- Records supplied
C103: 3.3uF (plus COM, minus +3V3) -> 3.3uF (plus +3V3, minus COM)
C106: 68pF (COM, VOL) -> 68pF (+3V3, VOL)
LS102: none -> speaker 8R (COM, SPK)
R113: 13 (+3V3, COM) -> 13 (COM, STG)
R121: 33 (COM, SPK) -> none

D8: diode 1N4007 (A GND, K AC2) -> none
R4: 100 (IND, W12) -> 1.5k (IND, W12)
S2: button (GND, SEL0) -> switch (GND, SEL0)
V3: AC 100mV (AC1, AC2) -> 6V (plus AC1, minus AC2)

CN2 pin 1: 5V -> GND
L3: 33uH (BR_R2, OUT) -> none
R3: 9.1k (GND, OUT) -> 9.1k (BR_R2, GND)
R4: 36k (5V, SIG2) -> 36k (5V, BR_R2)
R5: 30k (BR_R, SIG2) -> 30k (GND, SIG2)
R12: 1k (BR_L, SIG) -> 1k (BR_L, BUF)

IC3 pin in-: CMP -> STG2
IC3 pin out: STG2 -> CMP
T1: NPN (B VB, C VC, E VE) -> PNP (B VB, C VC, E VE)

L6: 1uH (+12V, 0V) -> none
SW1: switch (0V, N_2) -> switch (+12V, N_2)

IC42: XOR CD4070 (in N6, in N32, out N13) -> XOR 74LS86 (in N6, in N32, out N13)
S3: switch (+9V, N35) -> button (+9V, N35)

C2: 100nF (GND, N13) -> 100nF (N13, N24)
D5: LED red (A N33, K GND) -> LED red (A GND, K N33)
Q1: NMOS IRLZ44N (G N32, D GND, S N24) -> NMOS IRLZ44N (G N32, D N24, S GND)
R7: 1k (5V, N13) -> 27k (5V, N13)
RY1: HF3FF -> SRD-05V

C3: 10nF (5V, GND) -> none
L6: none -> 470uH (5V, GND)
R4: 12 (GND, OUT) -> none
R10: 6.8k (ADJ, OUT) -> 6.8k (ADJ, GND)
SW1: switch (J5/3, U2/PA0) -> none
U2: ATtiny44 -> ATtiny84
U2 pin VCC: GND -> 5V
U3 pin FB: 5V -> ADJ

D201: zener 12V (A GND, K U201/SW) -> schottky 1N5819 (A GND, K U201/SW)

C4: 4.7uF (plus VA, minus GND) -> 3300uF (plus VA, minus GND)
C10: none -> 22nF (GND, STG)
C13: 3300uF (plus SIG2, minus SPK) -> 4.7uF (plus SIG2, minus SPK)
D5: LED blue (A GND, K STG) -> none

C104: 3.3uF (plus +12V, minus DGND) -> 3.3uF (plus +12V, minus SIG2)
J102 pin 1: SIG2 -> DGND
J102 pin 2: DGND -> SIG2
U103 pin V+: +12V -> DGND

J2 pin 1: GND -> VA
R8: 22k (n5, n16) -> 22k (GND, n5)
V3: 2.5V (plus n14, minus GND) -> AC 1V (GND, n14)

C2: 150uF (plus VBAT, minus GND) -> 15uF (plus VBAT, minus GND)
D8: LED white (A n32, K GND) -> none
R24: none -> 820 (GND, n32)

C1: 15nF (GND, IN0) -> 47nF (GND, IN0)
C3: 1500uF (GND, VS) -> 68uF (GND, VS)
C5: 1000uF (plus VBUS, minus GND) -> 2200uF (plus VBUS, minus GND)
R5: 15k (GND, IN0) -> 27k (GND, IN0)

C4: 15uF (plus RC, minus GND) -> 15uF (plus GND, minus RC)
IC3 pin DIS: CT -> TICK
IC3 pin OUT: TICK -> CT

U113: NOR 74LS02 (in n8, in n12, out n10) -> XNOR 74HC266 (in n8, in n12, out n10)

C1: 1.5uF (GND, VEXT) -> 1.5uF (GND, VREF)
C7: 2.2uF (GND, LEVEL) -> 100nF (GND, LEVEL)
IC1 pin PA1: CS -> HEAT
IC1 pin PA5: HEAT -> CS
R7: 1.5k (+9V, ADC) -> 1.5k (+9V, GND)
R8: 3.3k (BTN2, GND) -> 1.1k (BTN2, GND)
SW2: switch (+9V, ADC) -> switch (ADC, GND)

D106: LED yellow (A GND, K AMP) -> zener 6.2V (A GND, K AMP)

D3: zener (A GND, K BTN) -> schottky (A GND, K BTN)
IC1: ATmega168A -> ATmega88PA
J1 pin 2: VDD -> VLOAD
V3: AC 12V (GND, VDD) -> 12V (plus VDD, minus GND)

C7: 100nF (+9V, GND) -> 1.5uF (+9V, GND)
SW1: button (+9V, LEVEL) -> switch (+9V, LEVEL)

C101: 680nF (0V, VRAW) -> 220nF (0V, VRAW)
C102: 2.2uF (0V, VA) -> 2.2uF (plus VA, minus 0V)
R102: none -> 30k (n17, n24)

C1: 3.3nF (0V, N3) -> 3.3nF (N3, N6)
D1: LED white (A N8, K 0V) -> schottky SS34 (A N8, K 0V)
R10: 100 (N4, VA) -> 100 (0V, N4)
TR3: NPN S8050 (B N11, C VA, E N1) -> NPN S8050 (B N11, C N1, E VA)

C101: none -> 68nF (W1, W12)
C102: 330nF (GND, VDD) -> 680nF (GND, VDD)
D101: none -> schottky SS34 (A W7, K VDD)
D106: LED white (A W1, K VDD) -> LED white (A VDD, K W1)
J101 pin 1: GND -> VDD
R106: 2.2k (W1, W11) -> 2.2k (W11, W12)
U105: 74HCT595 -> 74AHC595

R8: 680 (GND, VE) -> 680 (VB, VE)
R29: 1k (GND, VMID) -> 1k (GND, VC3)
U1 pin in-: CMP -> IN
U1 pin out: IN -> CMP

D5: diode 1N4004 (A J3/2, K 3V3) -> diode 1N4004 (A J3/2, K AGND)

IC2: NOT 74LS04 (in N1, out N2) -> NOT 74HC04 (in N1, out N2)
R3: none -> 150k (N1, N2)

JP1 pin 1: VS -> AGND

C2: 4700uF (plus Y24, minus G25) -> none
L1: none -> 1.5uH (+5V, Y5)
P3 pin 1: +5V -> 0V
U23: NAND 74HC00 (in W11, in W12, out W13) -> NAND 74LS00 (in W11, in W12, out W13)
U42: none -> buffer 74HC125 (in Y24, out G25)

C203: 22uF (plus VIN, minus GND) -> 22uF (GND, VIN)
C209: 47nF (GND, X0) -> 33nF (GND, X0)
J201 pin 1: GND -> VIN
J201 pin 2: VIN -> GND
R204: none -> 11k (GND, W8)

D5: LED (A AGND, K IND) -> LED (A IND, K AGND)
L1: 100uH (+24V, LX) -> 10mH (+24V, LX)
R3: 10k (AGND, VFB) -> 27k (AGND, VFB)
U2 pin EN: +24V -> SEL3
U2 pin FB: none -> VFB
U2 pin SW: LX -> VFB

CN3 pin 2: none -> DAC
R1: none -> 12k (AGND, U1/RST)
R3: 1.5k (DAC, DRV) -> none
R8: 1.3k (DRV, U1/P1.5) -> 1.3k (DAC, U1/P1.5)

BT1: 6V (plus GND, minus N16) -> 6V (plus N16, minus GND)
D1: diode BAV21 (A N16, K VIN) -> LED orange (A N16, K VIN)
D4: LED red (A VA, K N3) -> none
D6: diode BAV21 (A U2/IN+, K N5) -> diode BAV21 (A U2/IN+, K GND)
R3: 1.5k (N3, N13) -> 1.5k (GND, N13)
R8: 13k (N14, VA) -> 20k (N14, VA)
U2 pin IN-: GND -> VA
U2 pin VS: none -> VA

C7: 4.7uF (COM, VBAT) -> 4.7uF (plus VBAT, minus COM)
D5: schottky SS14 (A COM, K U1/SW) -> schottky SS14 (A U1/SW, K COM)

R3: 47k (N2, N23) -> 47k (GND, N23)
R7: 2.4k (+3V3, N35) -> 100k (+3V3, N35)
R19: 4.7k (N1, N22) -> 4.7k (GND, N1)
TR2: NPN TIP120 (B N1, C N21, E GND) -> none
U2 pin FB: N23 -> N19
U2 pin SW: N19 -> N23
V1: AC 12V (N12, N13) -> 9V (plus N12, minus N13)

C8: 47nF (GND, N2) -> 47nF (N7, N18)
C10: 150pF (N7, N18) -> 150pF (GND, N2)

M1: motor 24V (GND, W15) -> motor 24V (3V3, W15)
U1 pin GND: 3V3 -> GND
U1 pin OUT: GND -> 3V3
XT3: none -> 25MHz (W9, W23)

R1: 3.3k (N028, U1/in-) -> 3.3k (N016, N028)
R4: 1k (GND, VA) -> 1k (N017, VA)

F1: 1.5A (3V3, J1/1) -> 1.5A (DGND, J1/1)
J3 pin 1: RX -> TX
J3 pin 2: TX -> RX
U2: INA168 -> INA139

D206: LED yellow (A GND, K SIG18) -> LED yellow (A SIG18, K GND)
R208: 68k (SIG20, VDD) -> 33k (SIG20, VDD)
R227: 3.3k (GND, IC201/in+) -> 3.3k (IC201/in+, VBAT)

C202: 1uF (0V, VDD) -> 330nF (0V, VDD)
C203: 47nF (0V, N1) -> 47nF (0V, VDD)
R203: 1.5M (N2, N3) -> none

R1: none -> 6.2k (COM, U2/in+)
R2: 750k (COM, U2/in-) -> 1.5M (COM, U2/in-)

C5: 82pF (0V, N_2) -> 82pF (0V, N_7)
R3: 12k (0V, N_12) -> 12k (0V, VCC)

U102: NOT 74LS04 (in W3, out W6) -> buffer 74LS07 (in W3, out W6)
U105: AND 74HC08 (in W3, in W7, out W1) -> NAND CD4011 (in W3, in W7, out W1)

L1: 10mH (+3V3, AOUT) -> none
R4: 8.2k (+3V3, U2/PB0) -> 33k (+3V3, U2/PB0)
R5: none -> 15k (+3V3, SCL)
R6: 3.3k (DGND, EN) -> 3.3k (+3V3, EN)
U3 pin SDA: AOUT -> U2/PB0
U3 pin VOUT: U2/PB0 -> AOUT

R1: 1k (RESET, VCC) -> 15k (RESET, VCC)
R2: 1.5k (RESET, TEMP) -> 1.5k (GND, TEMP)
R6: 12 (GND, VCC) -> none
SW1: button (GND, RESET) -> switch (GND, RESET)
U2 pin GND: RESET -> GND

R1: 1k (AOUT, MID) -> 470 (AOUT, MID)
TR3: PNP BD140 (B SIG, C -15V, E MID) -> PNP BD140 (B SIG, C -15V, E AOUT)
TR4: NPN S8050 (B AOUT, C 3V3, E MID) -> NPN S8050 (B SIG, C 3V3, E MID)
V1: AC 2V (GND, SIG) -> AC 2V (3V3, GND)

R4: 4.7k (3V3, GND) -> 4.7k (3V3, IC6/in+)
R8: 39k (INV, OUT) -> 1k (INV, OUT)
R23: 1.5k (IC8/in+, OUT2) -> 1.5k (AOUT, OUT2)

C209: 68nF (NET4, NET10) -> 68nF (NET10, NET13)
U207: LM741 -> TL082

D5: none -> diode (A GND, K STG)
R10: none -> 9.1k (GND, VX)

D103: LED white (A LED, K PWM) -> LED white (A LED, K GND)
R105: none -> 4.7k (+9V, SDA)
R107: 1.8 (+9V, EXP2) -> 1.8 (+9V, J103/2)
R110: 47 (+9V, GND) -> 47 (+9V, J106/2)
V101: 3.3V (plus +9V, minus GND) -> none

- Your assignment
Keep only the lines from the one containing "U3 pin VOUT: U2/PB0 -> AOUT" through the final line of the records, and transcribe them exactly.

- Task answer
U3 pin VOUT: U2/PB0 -> AOUT

R1: 1k (RESET, VCC) -> 15k (RESET, VCC)
R2: 1.5k (RESET, TEMP) -> 1.5k (GND, TEMP)
R6: 12 (GND, VCC) -> none
SW1: button (GND, RESET) -> switch (GND, RESET)
U2 pin GND: RESET -> GND

R1: 1k (AOUT, MID) -> 470 (AOUT, MID)
TR3: PNP BD140 (B SIG, C -15V, E MID) -> PNP BD140 (B SIG, C -15V, E AOUT)
TR4: NPN S8050 (B AOUT, C 3V3, E MID) -> NPN S8050 (B SIG, C 3V3, E MID)
V1: AC 2V (GND, SIG) -> AC 2V (3V3, GND)

R4: 4.7k (3V3, GND) -> 4.7k (3V3, IC6/in+)
R8: 39k (INV, OUT) -> 1k (INV, OUT)
R23: 1.5k (IC8/in+, OUT2) -> 1.5k (AOUT, OUT2)

C209: 68nF (NET4, NET10) -> 68nF (NET10, NET13)
U207: LM741 -> TL082

D5: none -> diode (A GND, K STG)
R10: none -> 9.1k (GND, VX)

D103: LED white (A LED, K PWM) -> LED white (A LED, K GND)
R105: none -> 4.7k (+9V, SDA)
R107: 1.8 (+9V, EXP2) -> 1.8 (+9V, J103/2)
R110: 47 (+9V, GND) -> 47 (+9V, J106/2)
V101: 3.3V (plus +9V, minus GND) -> none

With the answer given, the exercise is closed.